Exercise aim> If you see a picture in the data below, omit it and copy the rest exactly.

—————

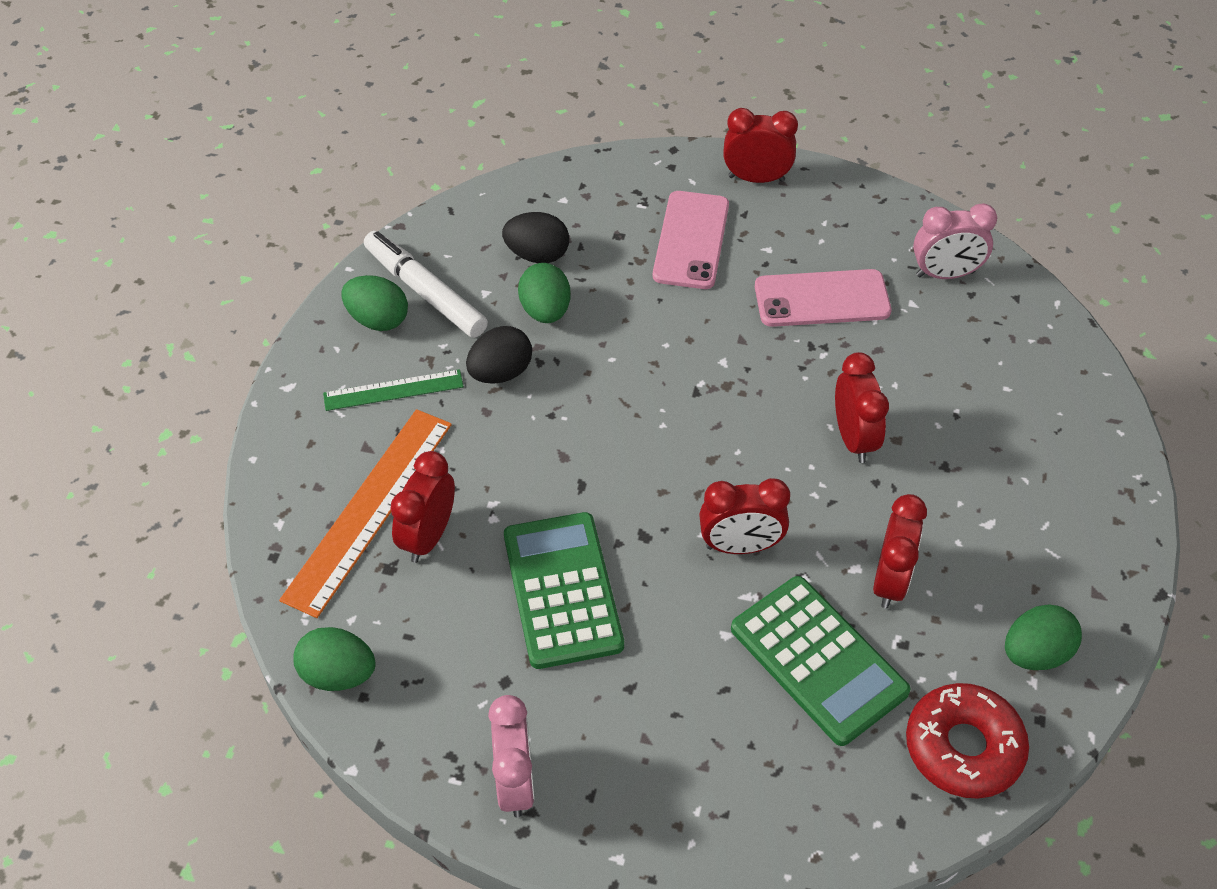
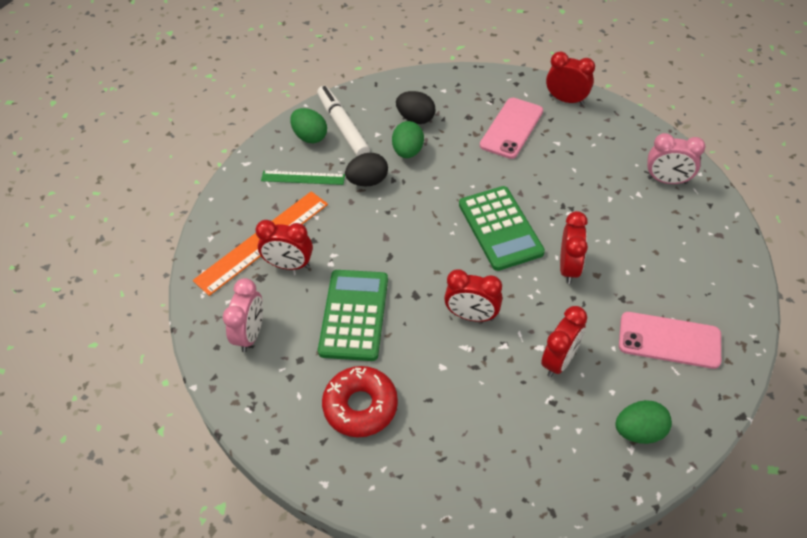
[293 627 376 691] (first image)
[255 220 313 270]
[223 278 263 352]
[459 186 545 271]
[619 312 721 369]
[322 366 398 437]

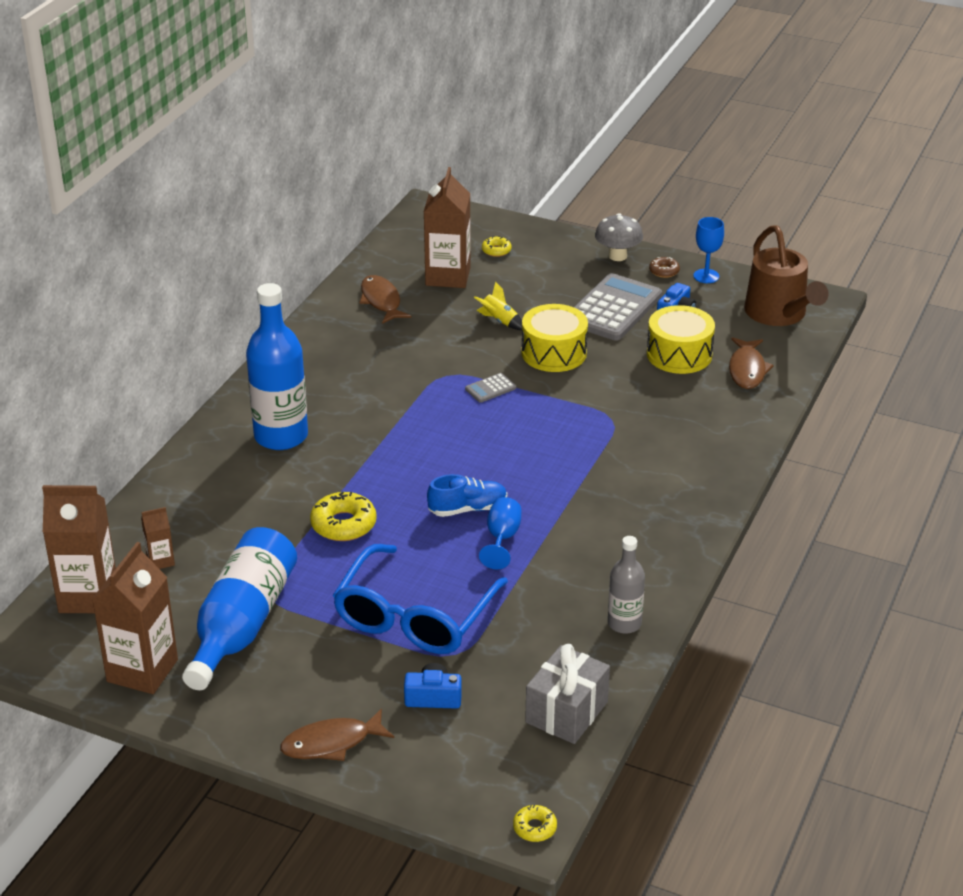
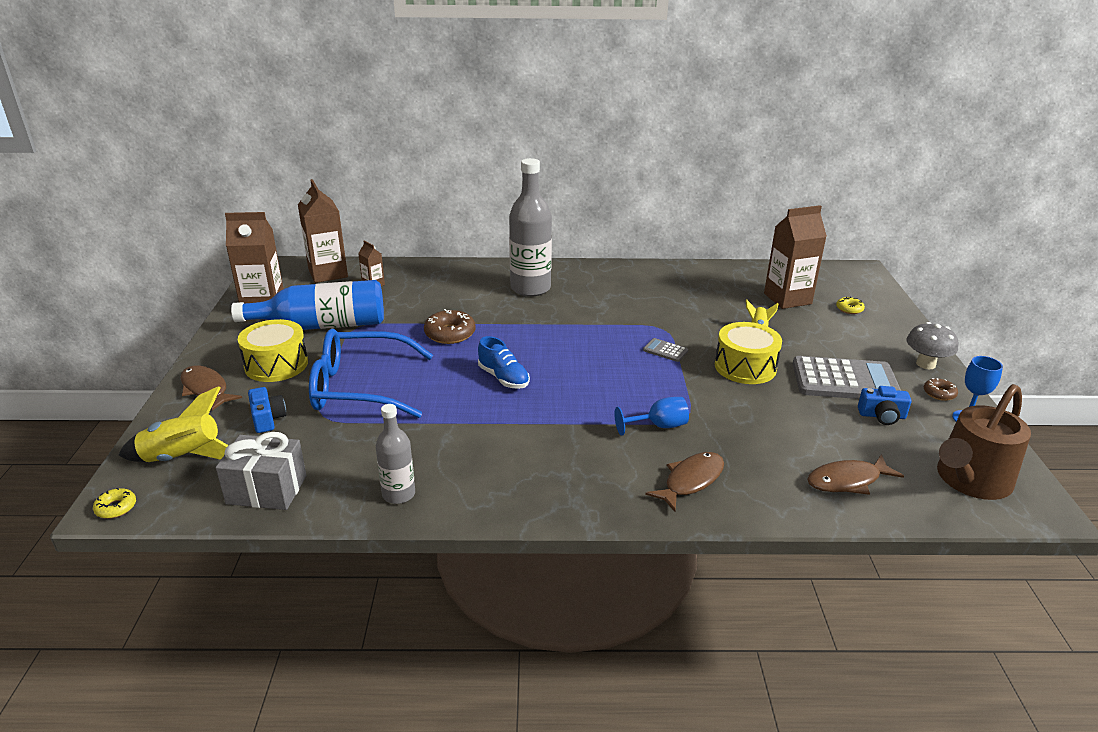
[509 158 552 297]
[424 309 476 344]
[645 452 724 512]
[614 397 689 436]
[238 319 308 382]
[119 386 229 462]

—————

Final answer>
[293 627 376 691] (first image)
[255 220 313 270]
[223 278 263 352]
[459 186 545 271]
[619 312 721 369]
[322 366 398 437]

[509 158 552 297]
[424 309 476 344]
[645 452 724 512]
[614 397 689 436]
[238 319 308 382]
[119 386 229 462]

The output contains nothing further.